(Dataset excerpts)
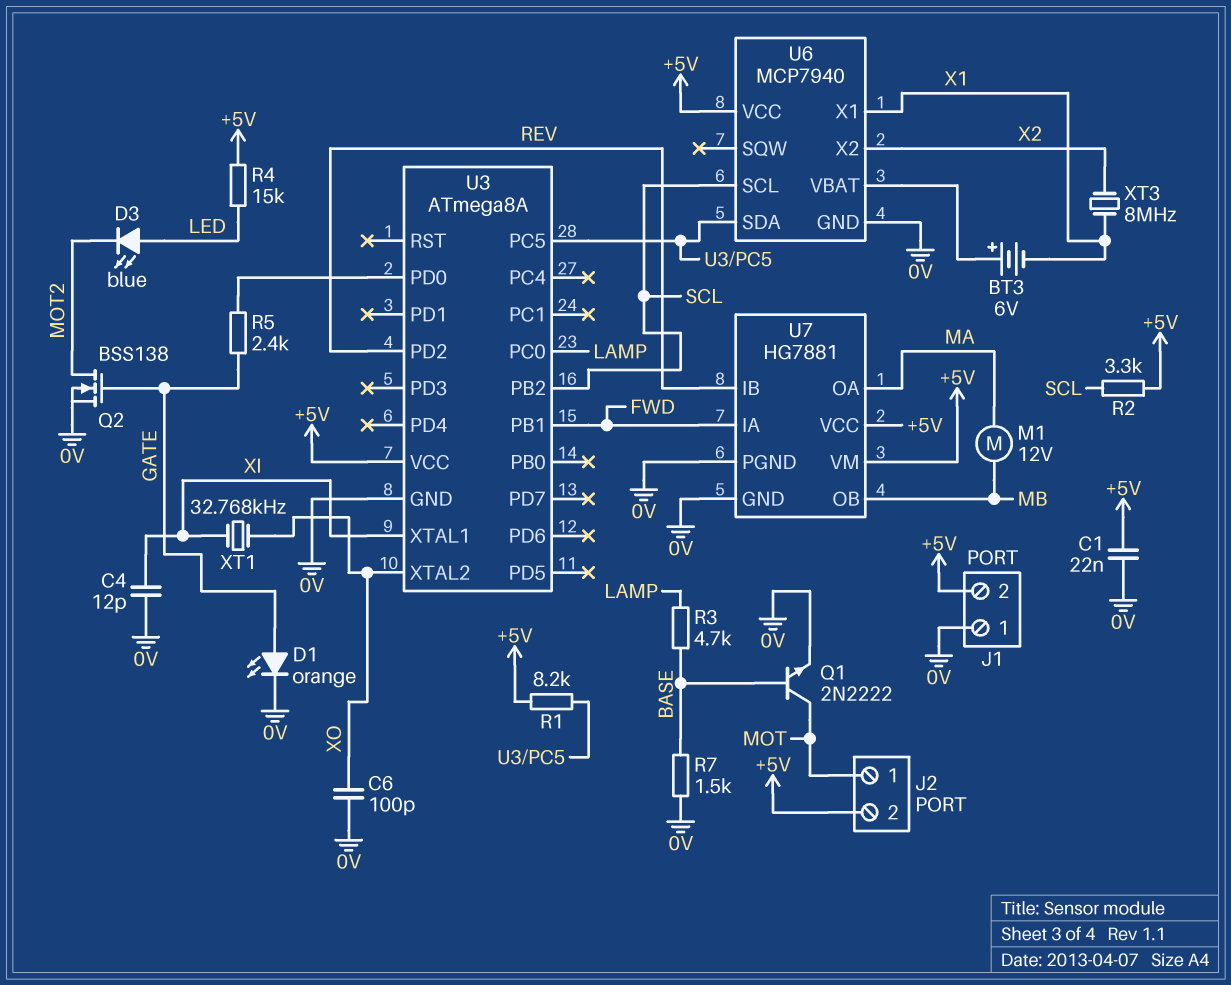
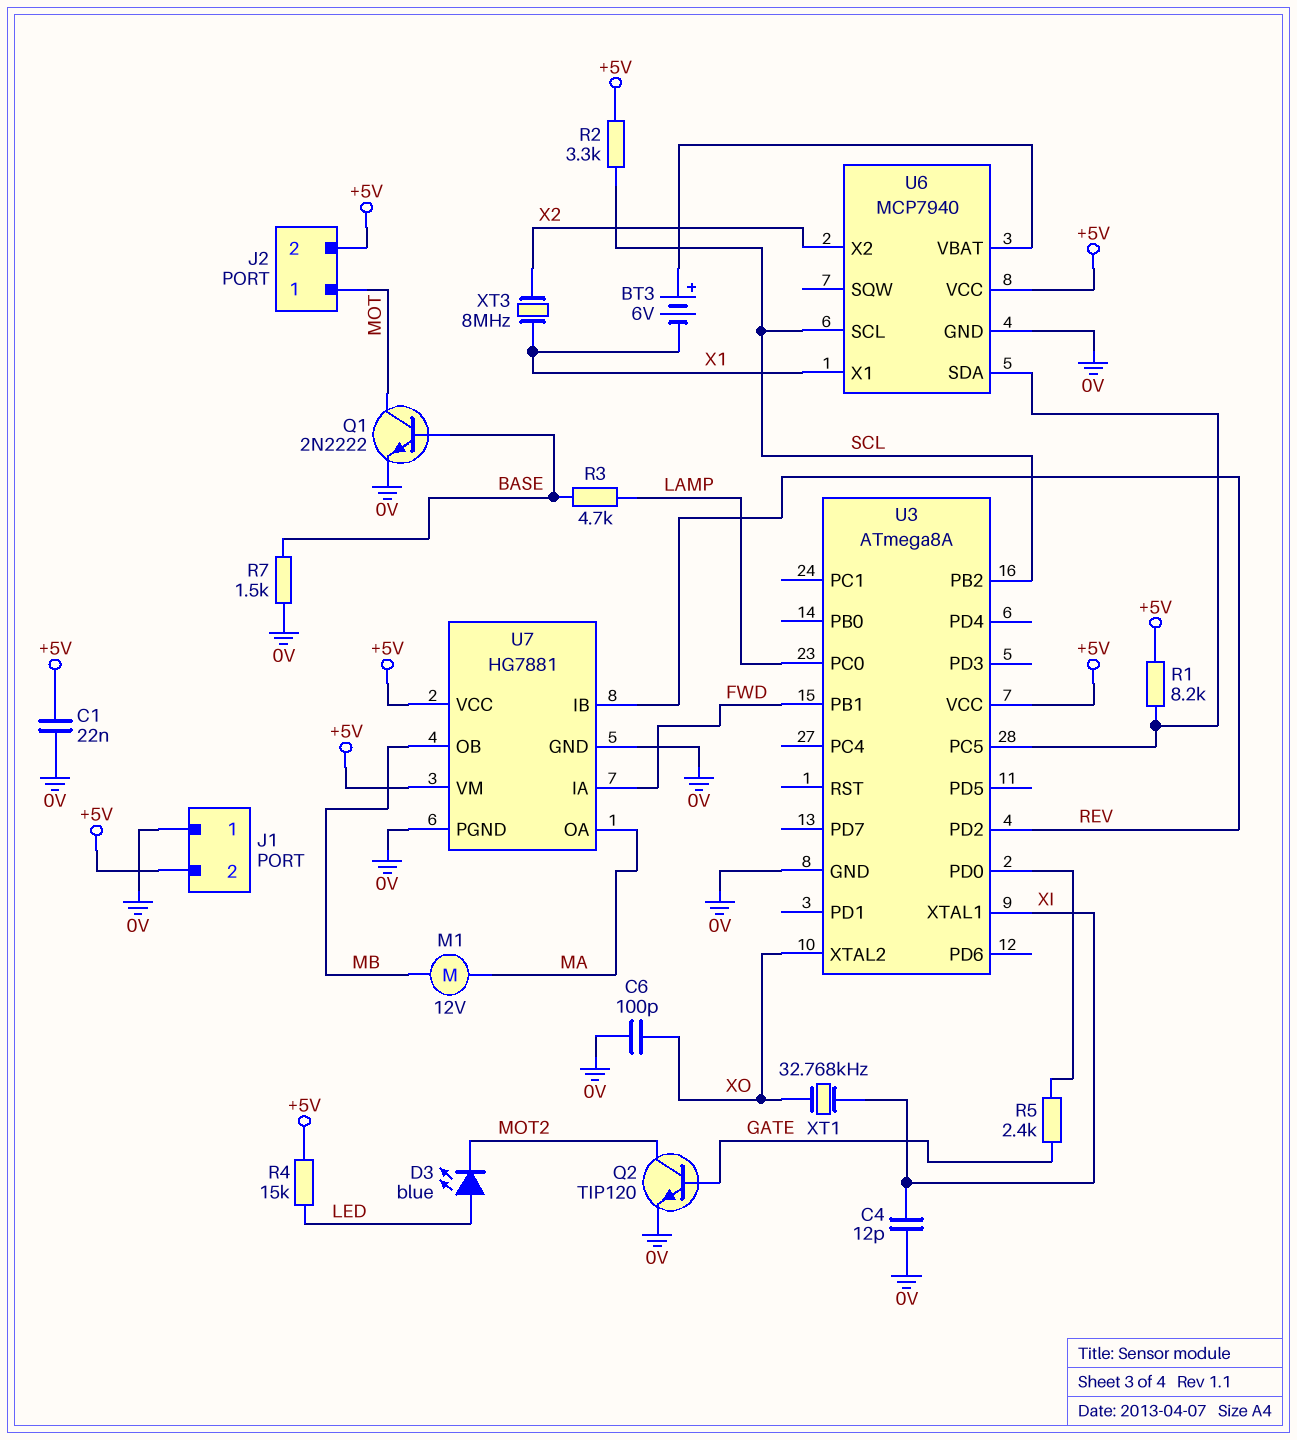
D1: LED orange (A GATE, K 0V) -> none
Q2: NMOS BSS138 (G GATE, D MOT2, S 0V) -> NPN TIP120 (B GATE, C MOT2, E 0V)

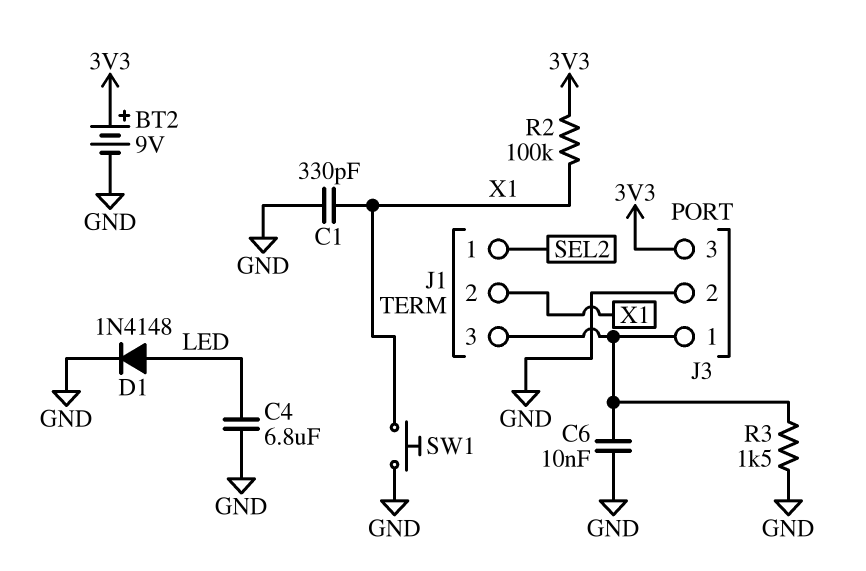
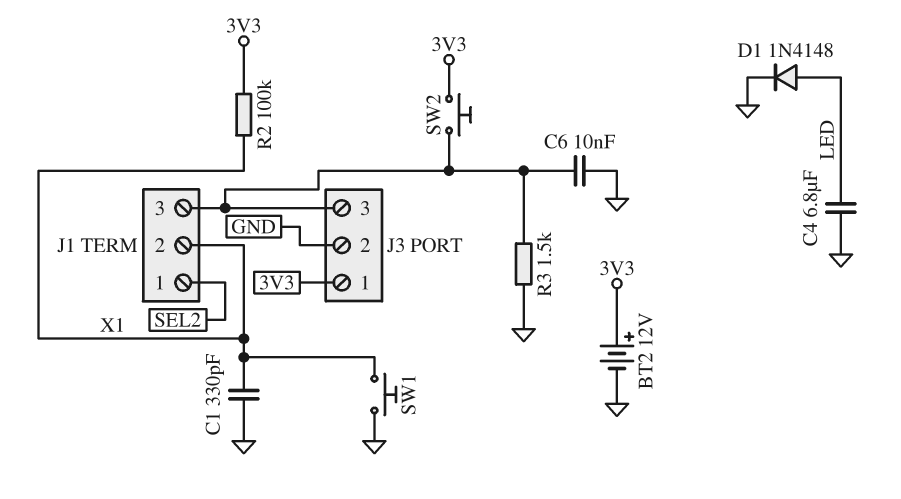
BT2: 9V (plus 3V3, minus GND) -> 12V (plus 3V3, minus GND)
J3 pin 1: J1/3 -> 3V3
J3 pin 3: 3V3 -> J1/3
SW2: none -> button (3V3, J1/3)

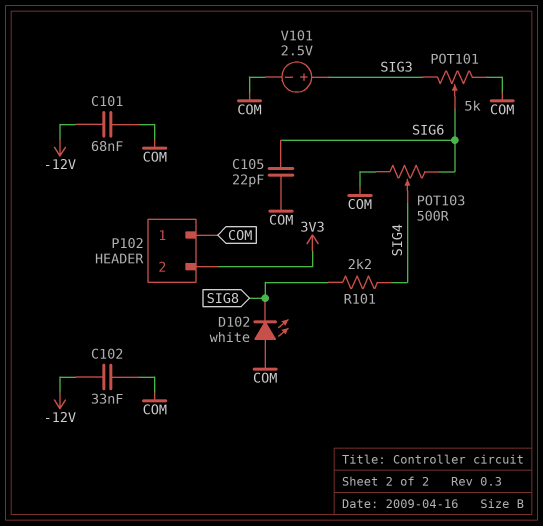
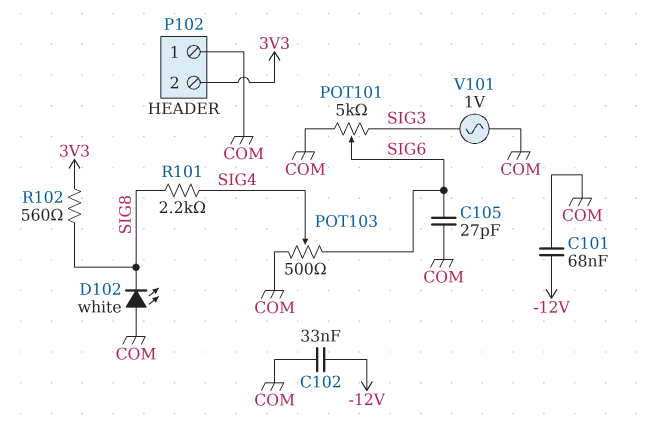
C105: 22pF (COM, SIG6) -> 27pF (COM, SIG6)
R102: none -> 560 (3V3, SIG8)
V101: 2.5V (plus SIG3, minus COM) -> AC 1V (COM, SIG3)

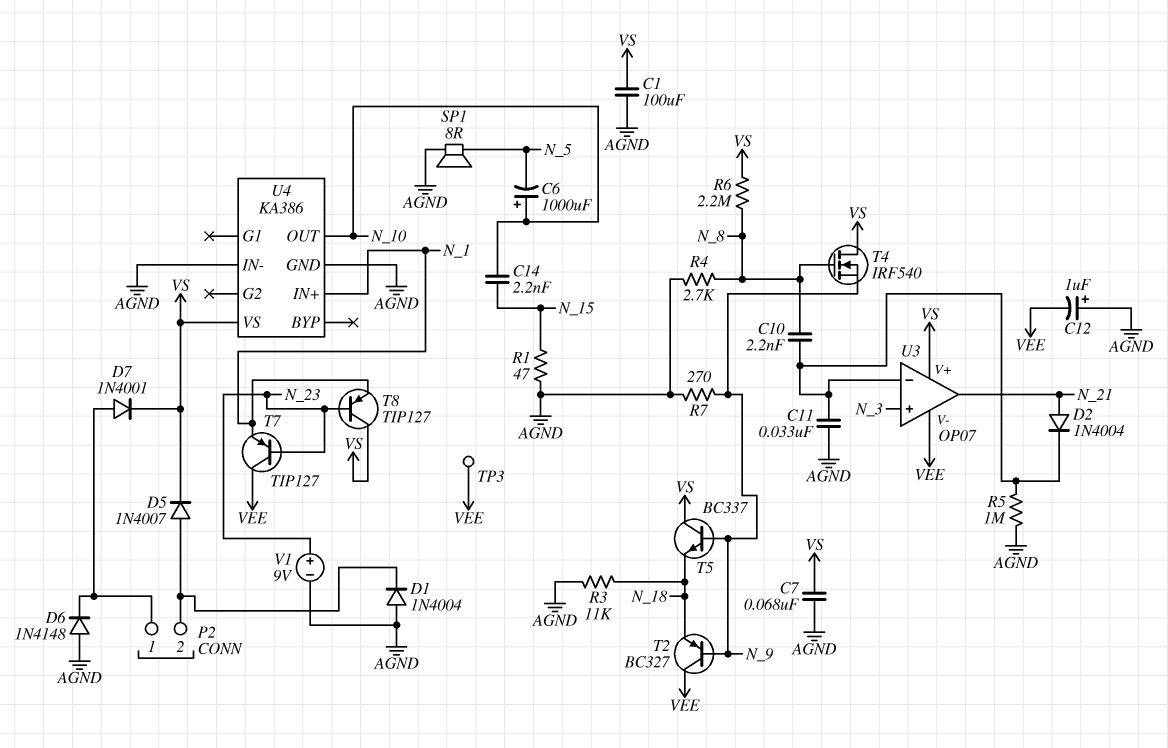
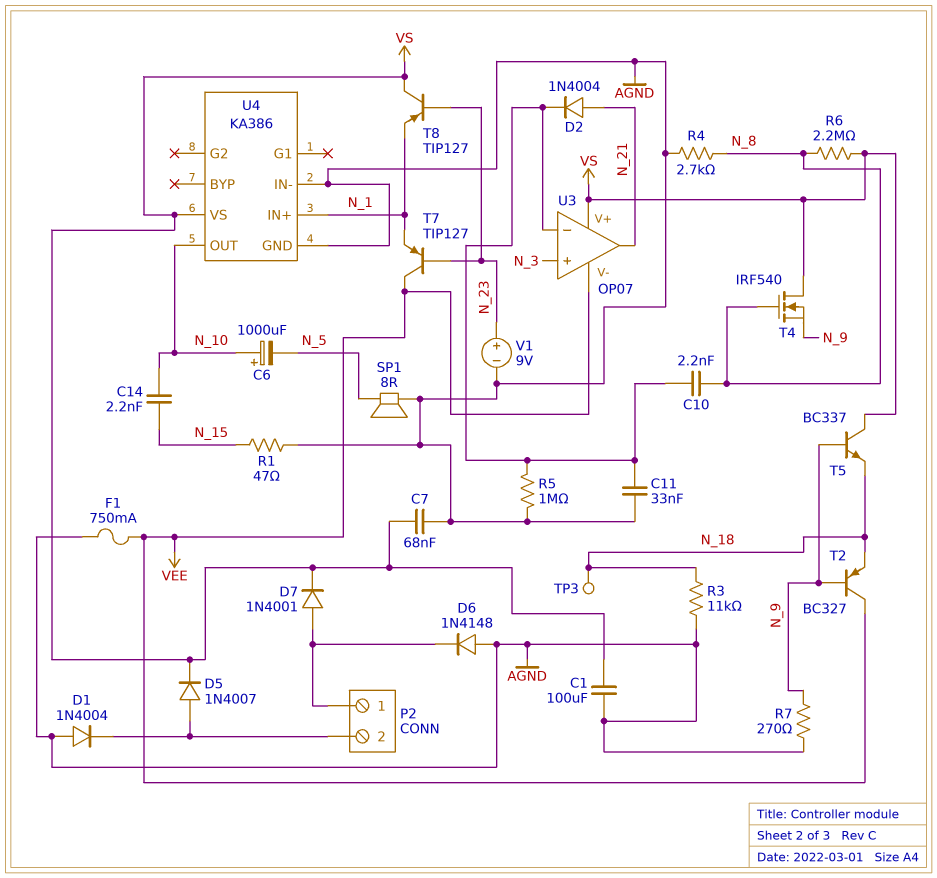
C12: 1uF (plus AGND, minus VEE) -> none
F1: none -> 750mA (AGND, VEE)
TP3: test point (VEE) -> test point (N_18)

## [TASK DESCRIPTION]
The answer must consist solely of the lines from the line containing "J3 pin 1: J1/3 -> 3V3" to the end of the data, reproduced exactly, with every picture left out.

## [EXERCISE RESPONSE]
J3 pin 1: J1/3 -> 3V3
J3 pin 3: 3V3 -> J1/3
SW2: none -> button (3V3, J1/3)

C105: 22pF (COM, SIG6) -> 27pF (COM, SIG6)
R102: none -> 560 (3V3, SIG8)
V101: 2.5V (plus SIG3, minus COM) -> AC 1V (COM, SIG3)

C12: 1uF (plus AGND, minus VEE) -> none
F1: none -> 750mA (AGND, VEE)
TP3: test point (VEE) -> test point (N_18)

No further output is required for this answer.